#### Supplied data:
*** Begin section ***

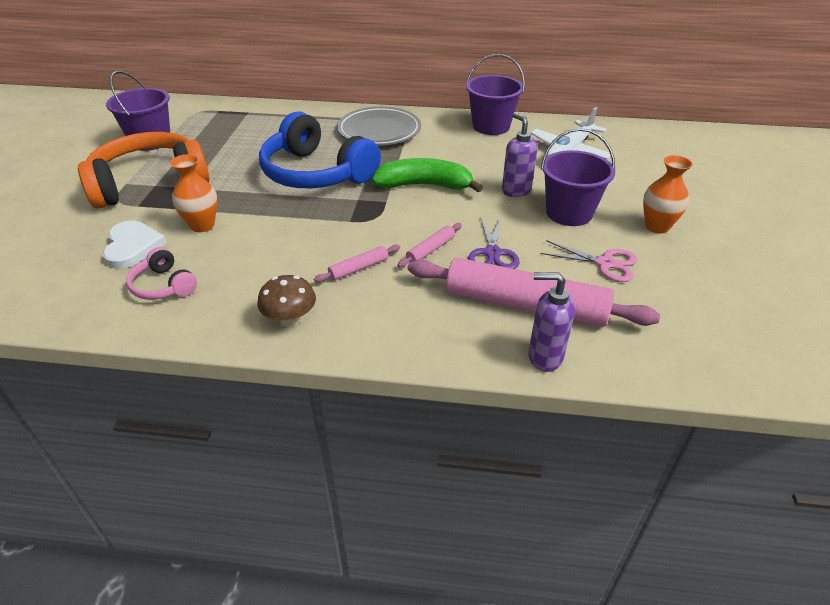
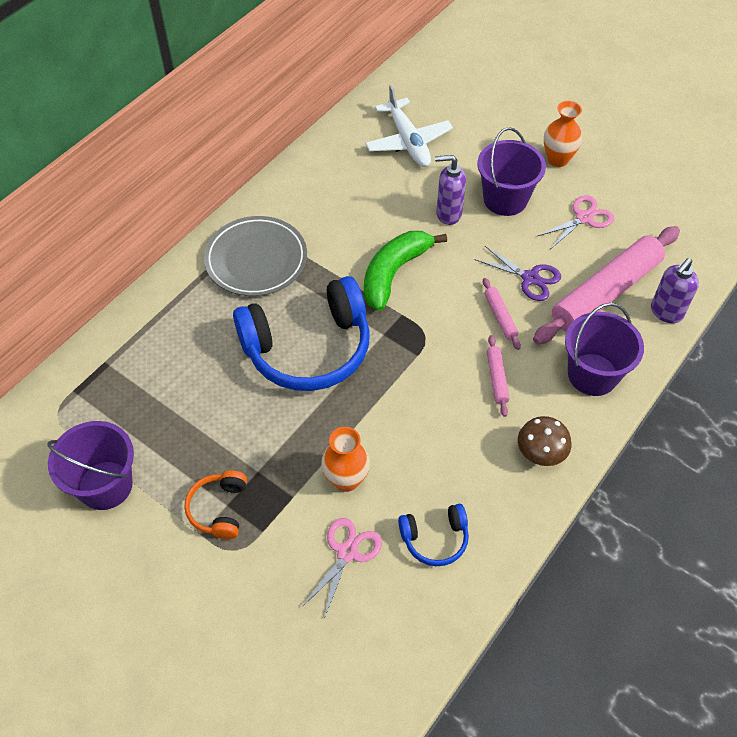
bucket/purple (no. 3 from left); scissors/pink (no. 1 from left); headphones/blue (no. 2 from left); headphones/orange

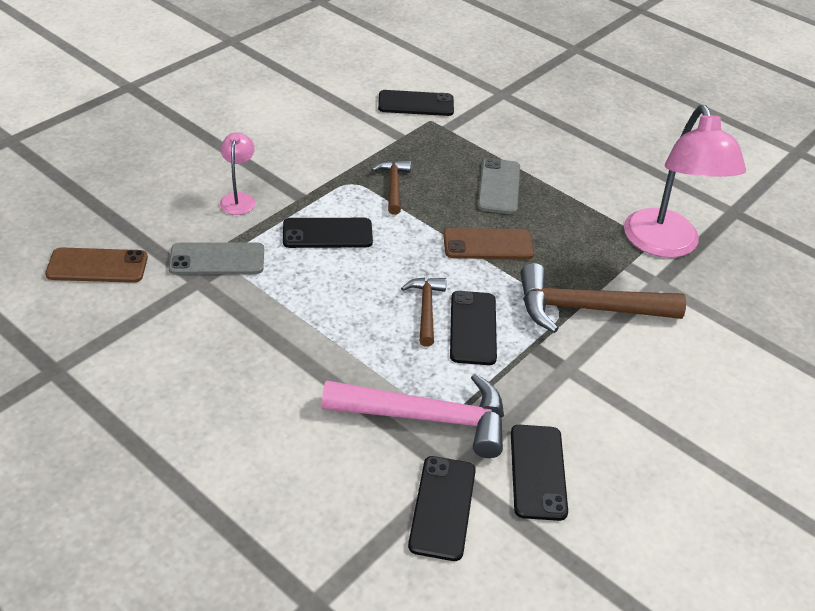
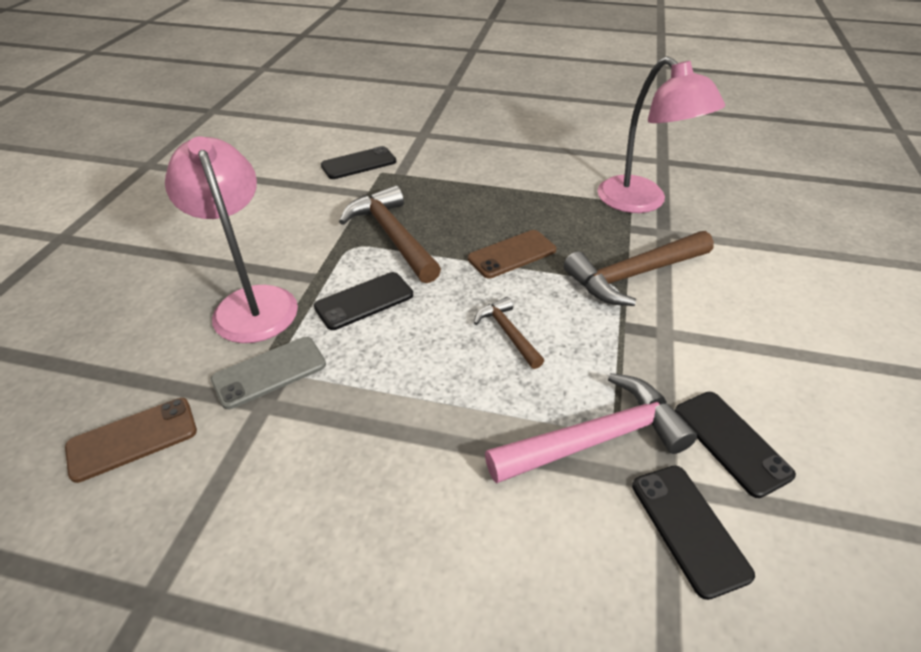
phone/black (no. 4 from left in the first image); phone/grey (no. 2 from left in the first image); lamp/pink (no. 1 from left); hammer/brown (no. 1 from left)

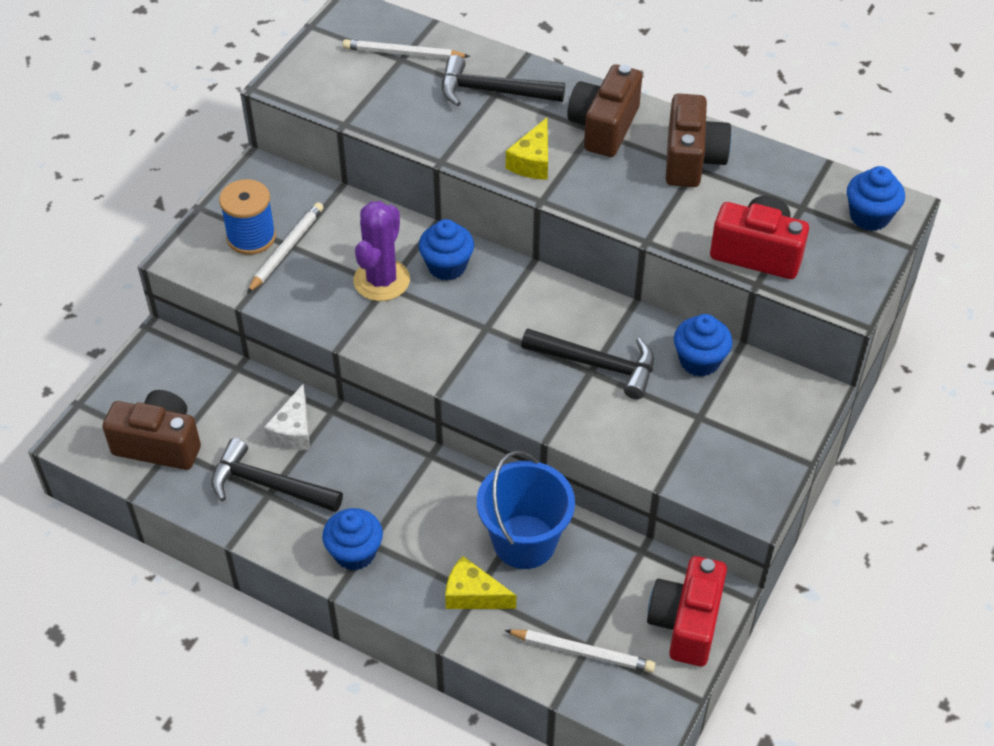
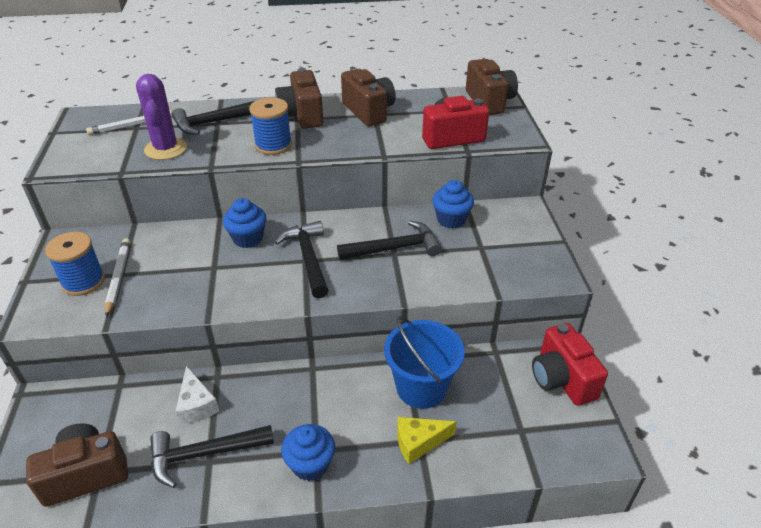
pencil/white (no. 3 from left in the first image); hammer/black (no. 3 from left); cactus/purple; spool/blue (no. 2 from left); camera/brown (no. 4 from left)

*** End section ***

Your answer should contain all the material above, written out exactly, and none of the pictures.

#### Exercise output:
bucket/purple (no. 3 from left); scissors/pink (no. 1 from left); headphones/blue (no. 2 from left); headphones/orange

phone/black (no. 4 from left in the first image); phone/grey (no. 2 from left in the first image); lamp/pink (no. 1 from left); hammer/brown (no. 1 from left)

pencil/white (no. 3 from left in the first image); hammer/black (no. 3 from left); cactus/purple; spool/blue (no. 2 from left); camera/brown (no. 4 from left)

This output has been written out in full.